Your assignment →
Every line below from the one with "chair: (25, 277) -> (313, 398), turned 76" through the one with "plant: (52, 51) -> (274, 47), moved" is to be repeated exactly, with no picture among them.

Data supplied →
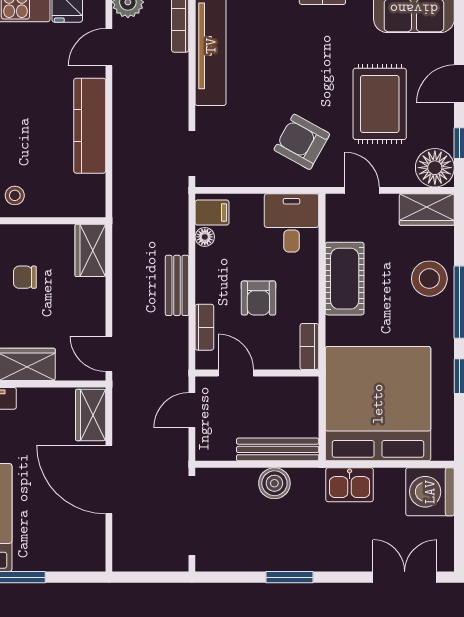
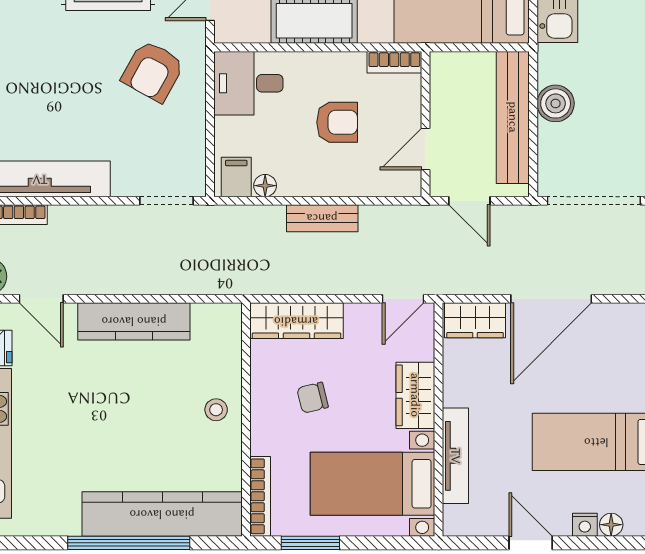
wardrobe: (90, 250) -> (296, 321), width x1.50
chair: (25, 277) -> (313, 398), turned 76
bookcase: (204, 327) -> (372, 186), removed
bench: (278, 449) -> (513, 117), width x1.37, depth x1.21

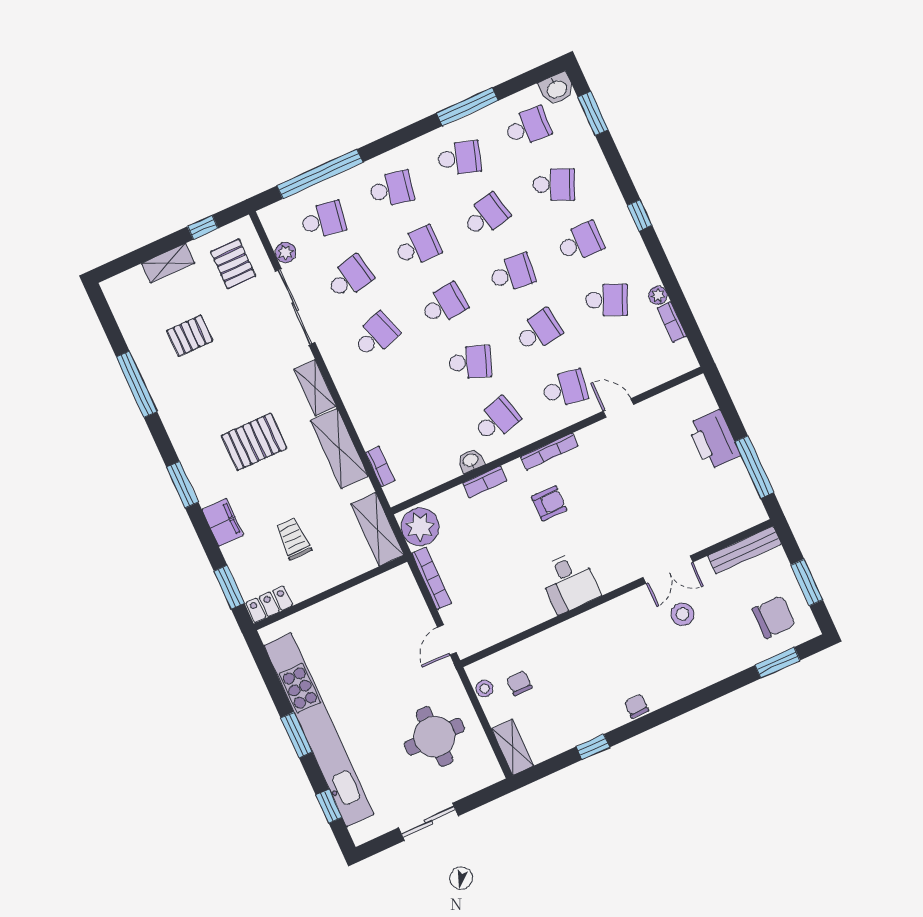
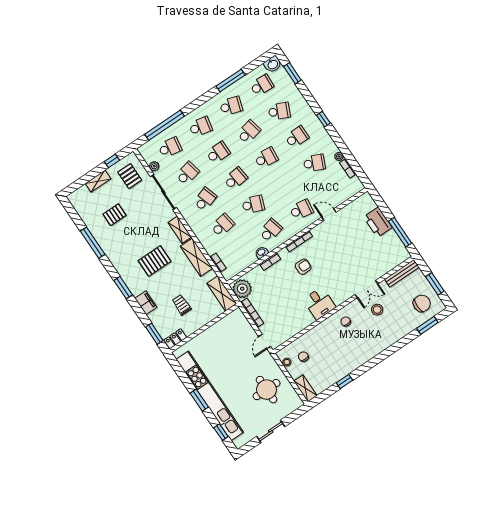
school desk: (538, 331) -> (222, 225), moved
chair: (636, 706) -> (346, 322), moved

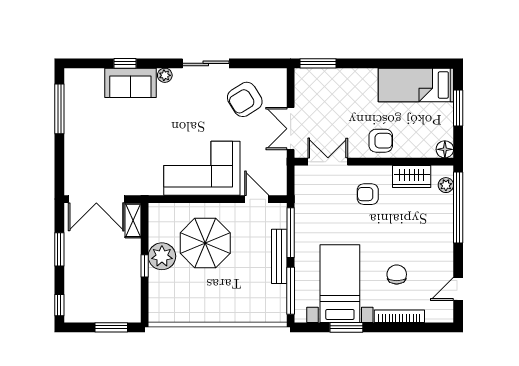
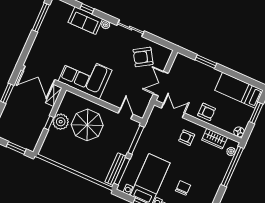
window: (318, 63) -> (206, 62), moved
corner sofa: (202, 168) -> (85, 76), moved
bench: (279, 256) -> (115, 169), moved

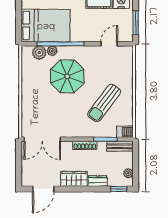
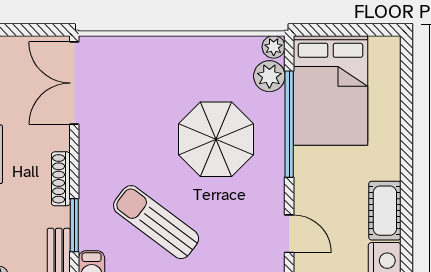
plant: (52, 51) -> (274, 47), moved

---

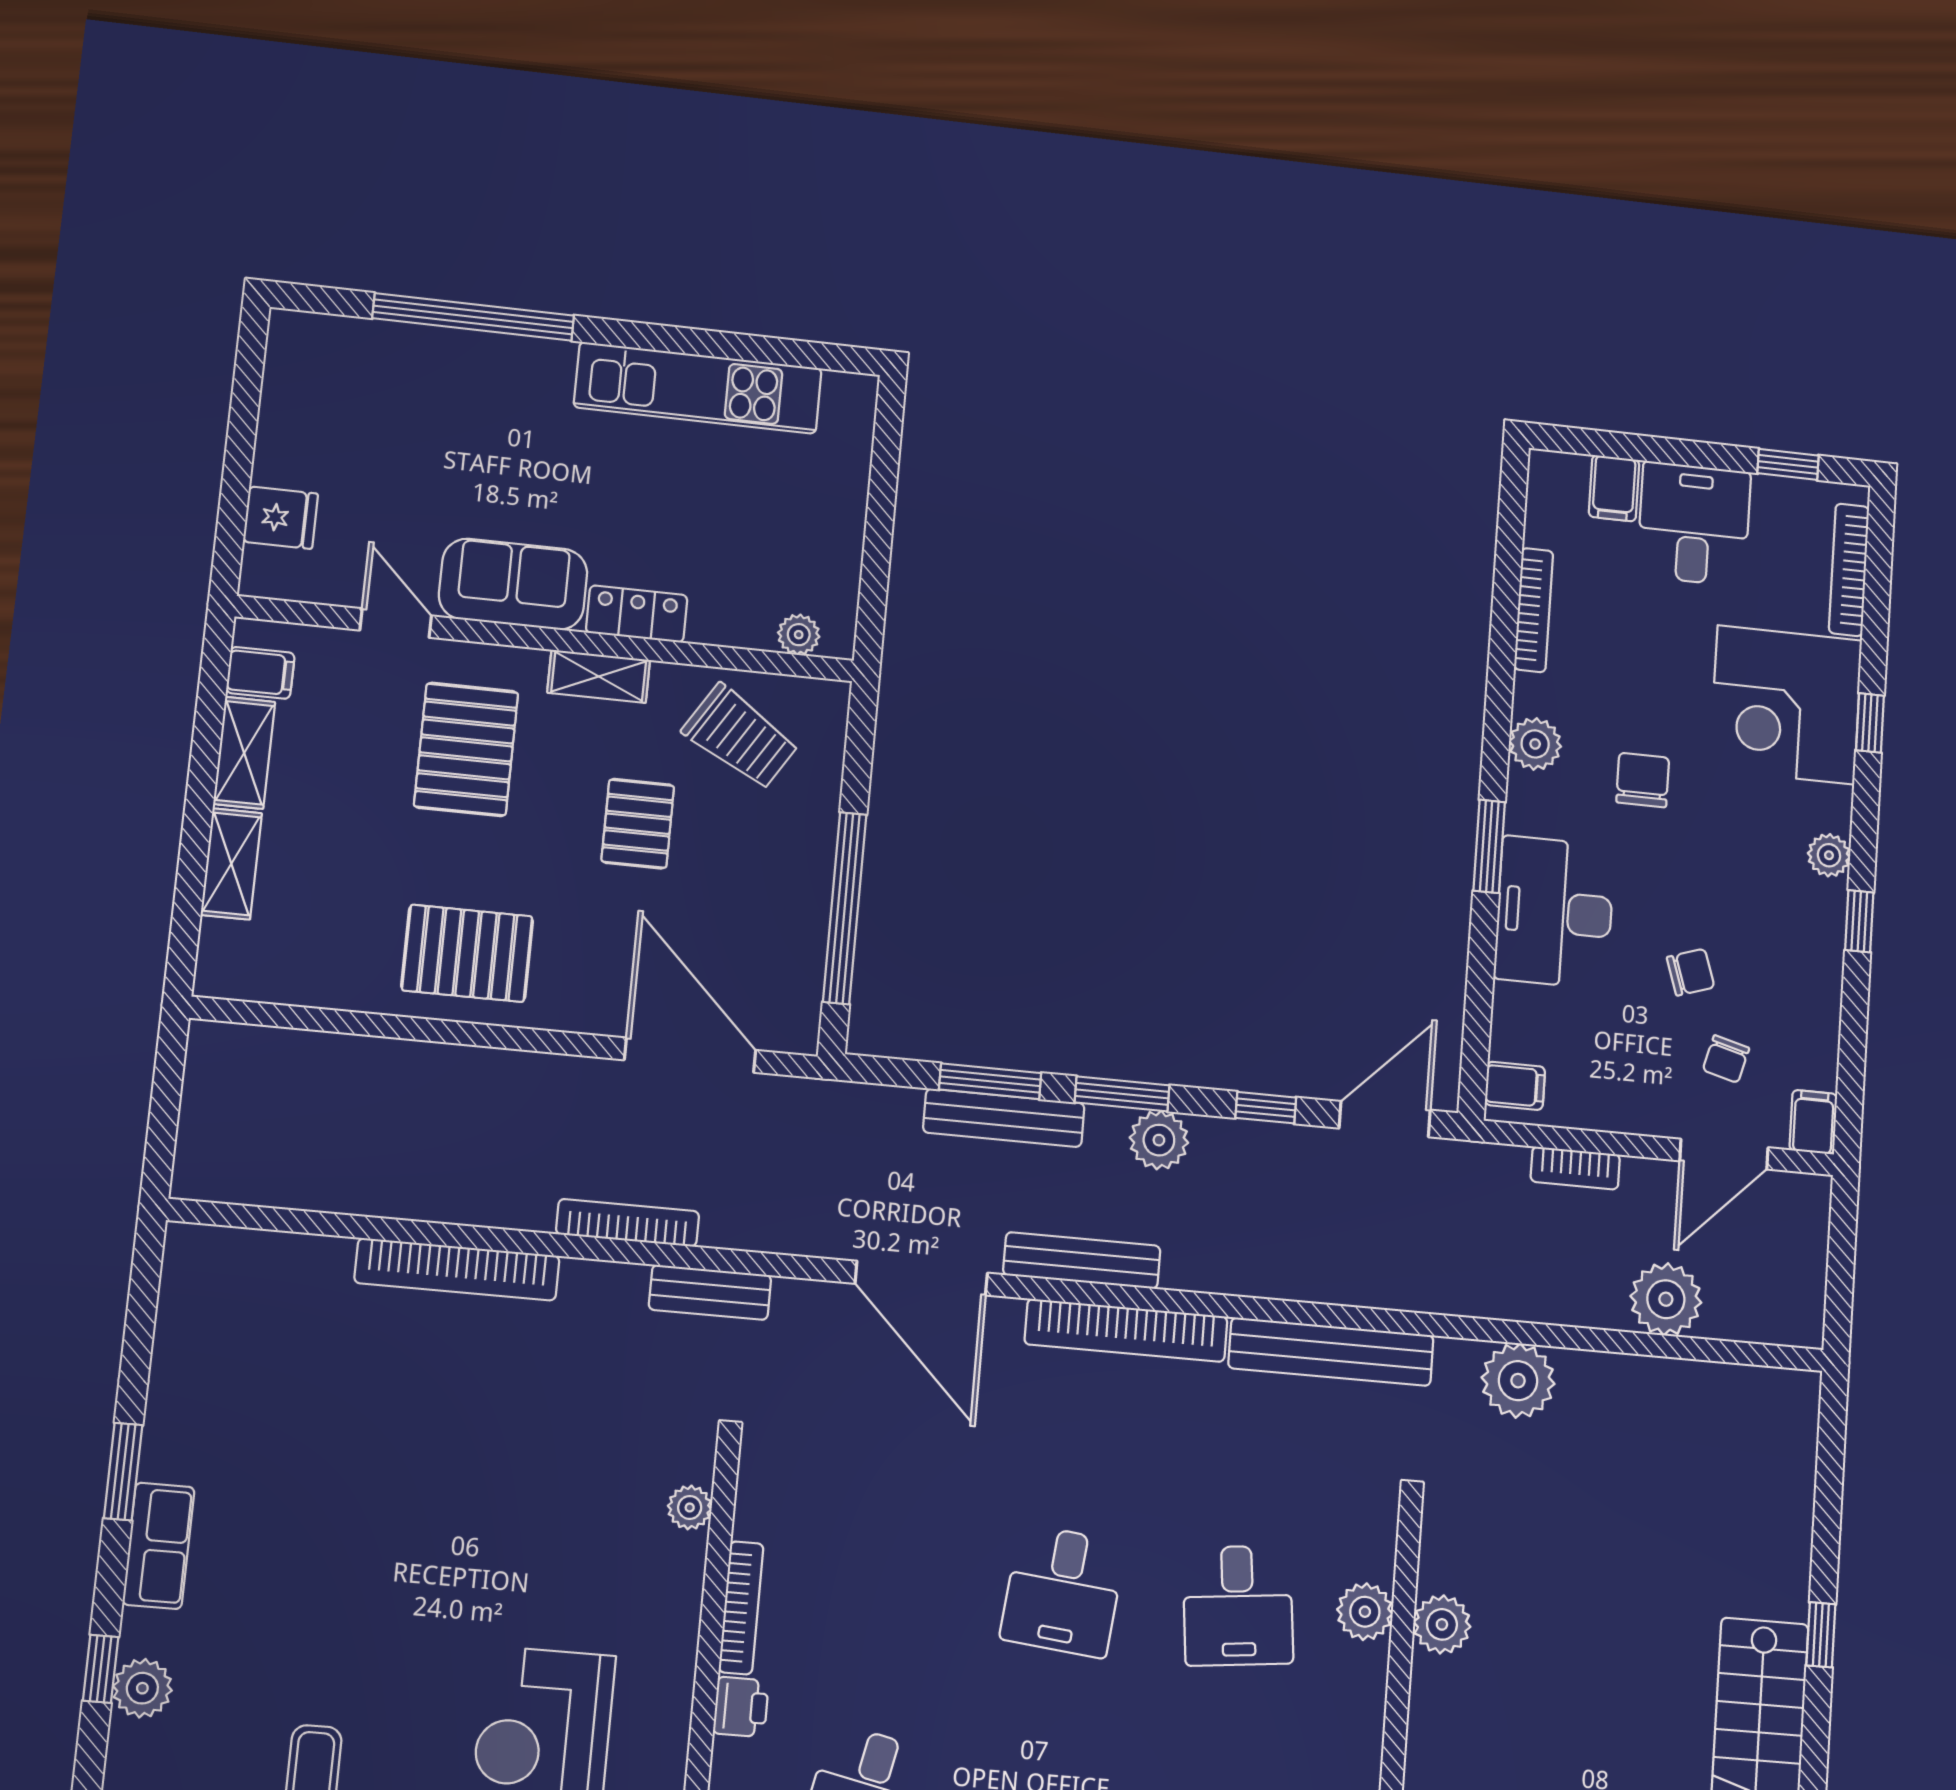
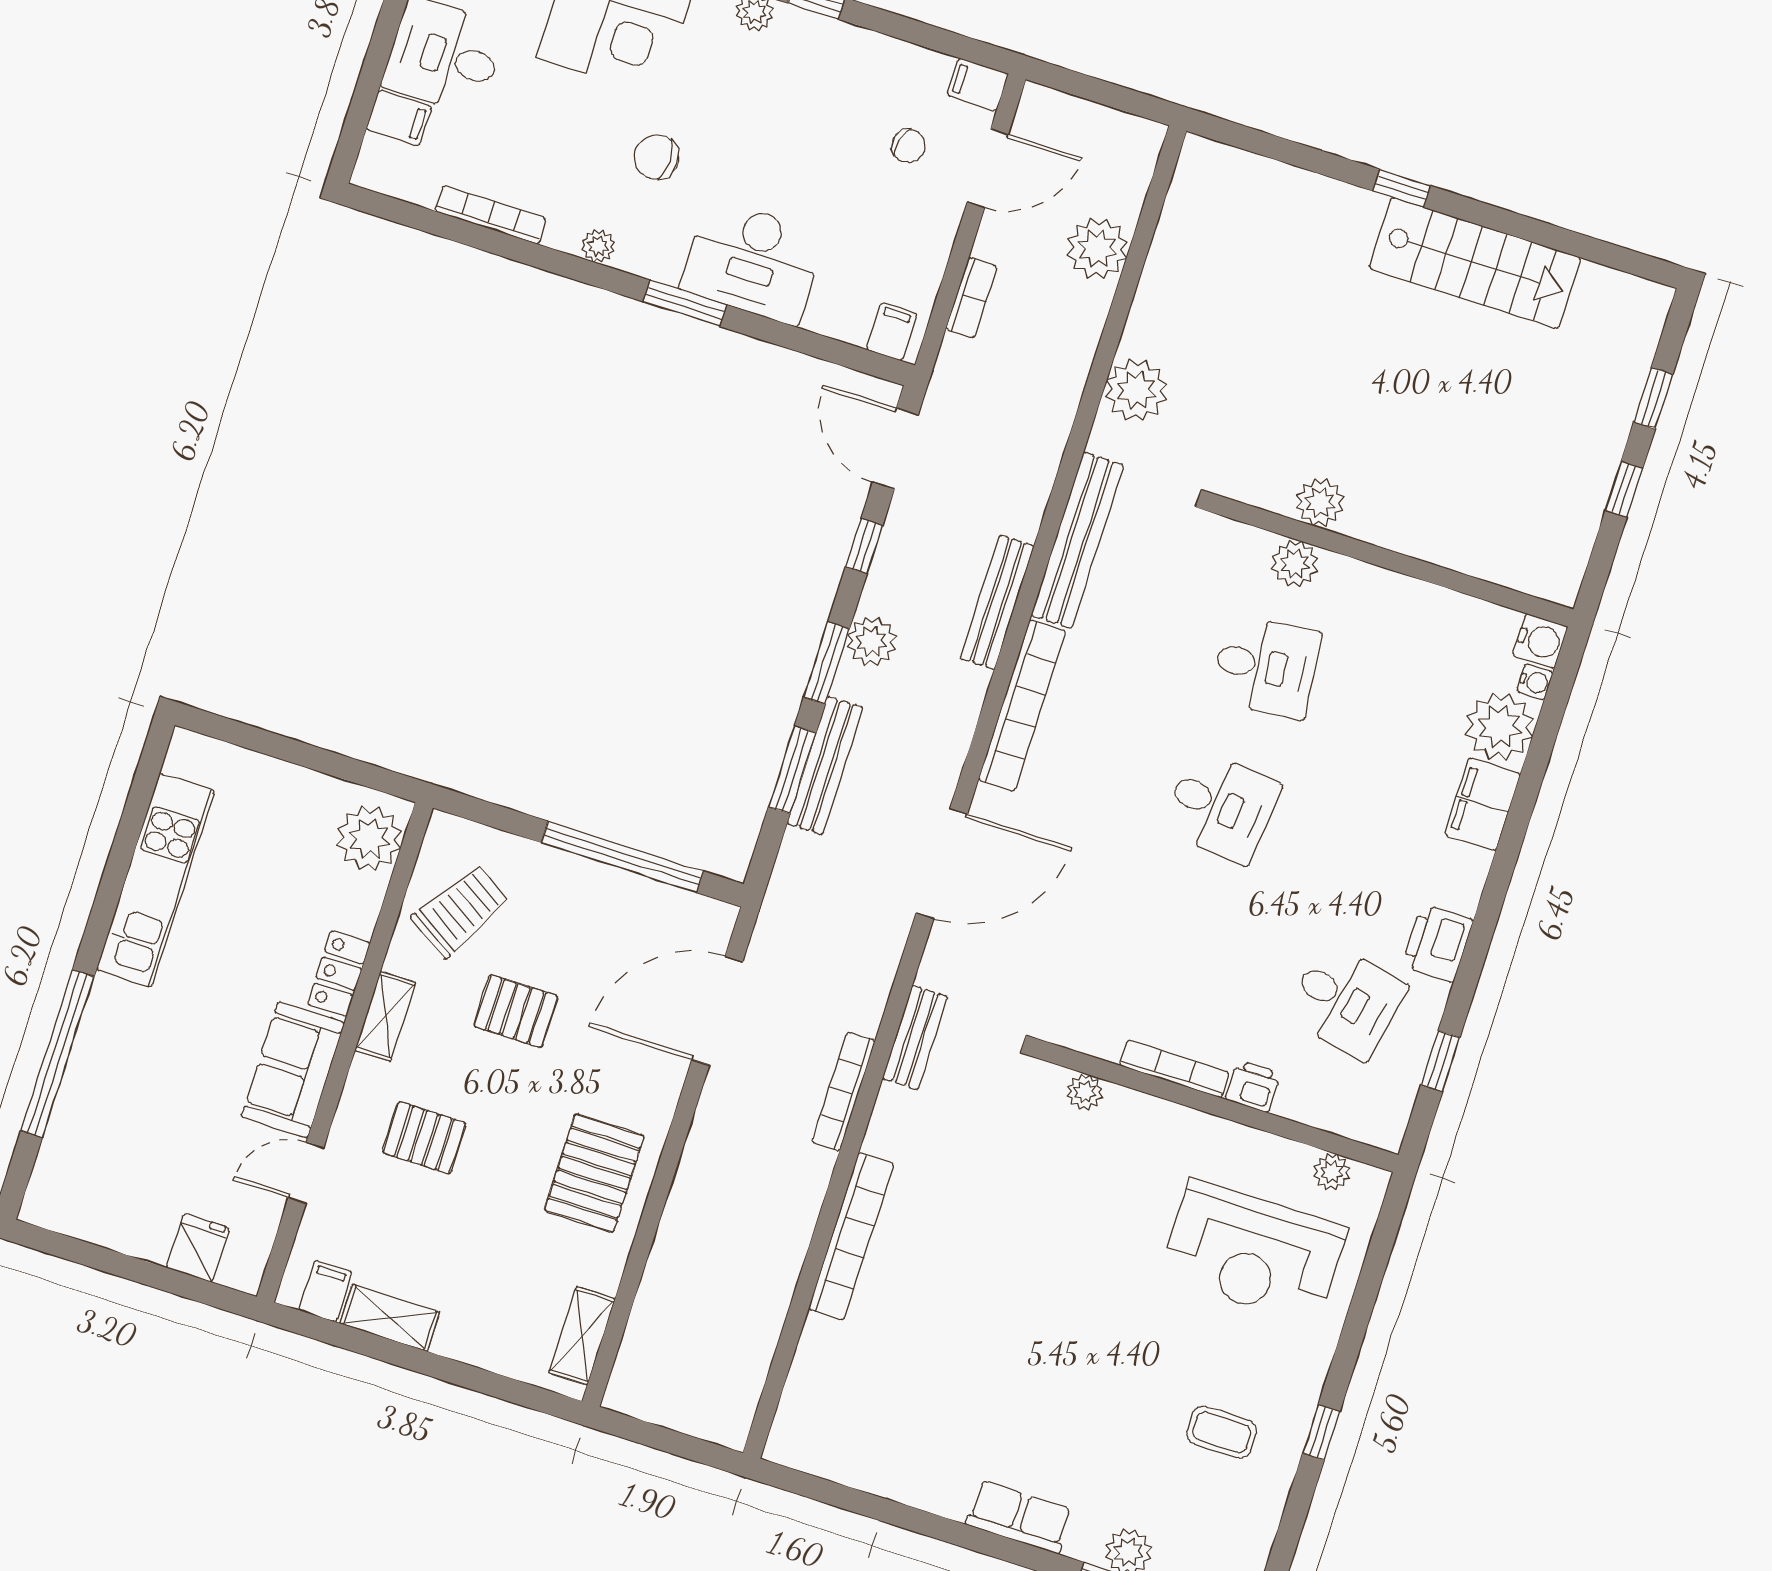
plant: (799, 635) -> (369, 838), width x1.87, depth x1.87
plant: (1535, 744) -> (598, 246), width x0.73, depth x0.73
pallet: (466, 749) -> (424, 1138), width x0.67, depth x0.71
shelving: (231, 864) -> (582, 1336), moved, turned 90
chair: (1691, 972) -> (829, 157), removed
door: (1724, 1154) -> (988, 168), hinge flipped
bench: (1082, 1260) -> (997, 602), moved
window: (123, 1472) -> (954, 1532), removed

==

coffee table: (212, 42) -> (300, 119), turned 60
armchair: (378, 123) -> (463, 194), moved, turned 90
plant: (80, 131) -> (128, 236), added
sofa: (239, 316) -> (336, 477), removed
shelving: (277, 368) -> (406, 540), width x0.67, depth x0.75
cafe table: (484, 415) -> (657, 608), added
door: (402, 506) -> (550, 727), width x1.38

Answer to the exercise →
chair: (25, 277) -> (313, 398), turned 76
bookcase: (204, 327) -> (372, 186), removed
bench: (278, 449) -> (513, 117), width x1.37, depth x1.21

school desk: (538, 331) -> (222, 225), moved
chair: (636, 706) -> (346, 322), moved

window: (318, 63) -> (206, 62), moved
corner sofa: (202, 168) -> (85, 76), moved
bench: (279, 256) -> (115, 169), moved

plant: (52, 51) -> (274, 47), moved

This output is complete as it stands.